* [Items listed in a dataset]:
Segment Open

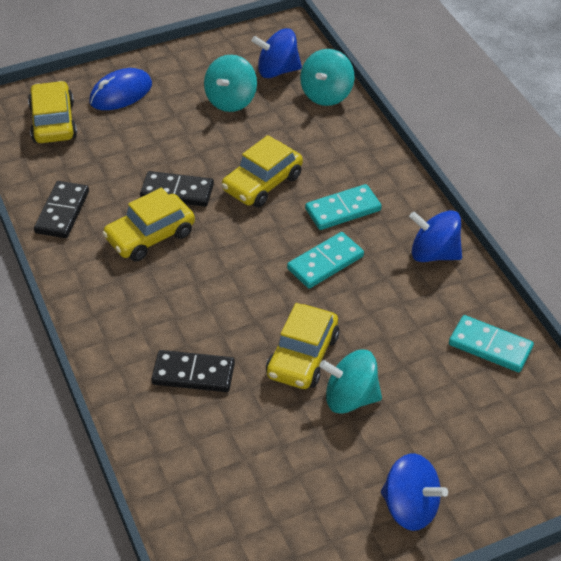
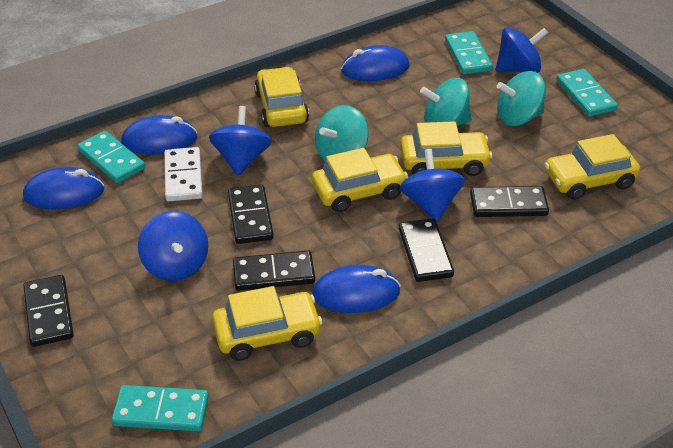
black domino: 3 -> 5
blue mouse: 1 -> 4
blue spinning top: 3 -> 4
turquoise domino: 3 -> 4
white domino: 0 -> 1
yellow car: 4 -> 5

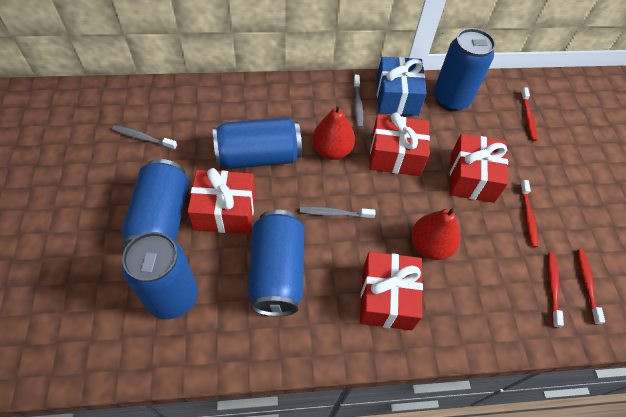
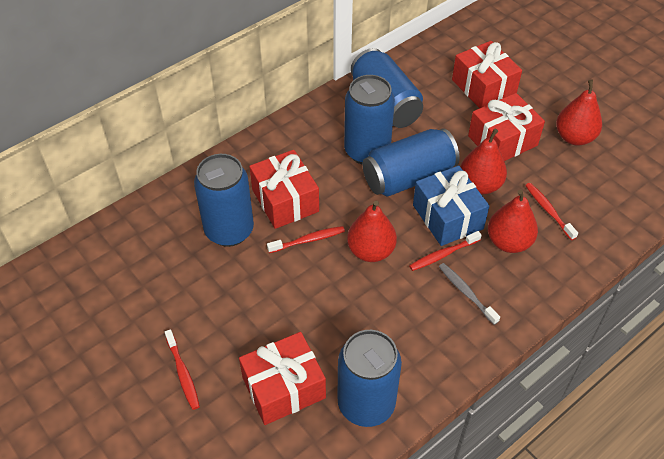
grey toothbrush: 3 -> 1
red pear: 2 -> 4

Segment Closed

Show the lines of the entries that include the string "domino", copying each in full.

* [Reply]:
black domino: 3 -> 5
turquoise domino: 3 -> 4
white domino: 0 -> 1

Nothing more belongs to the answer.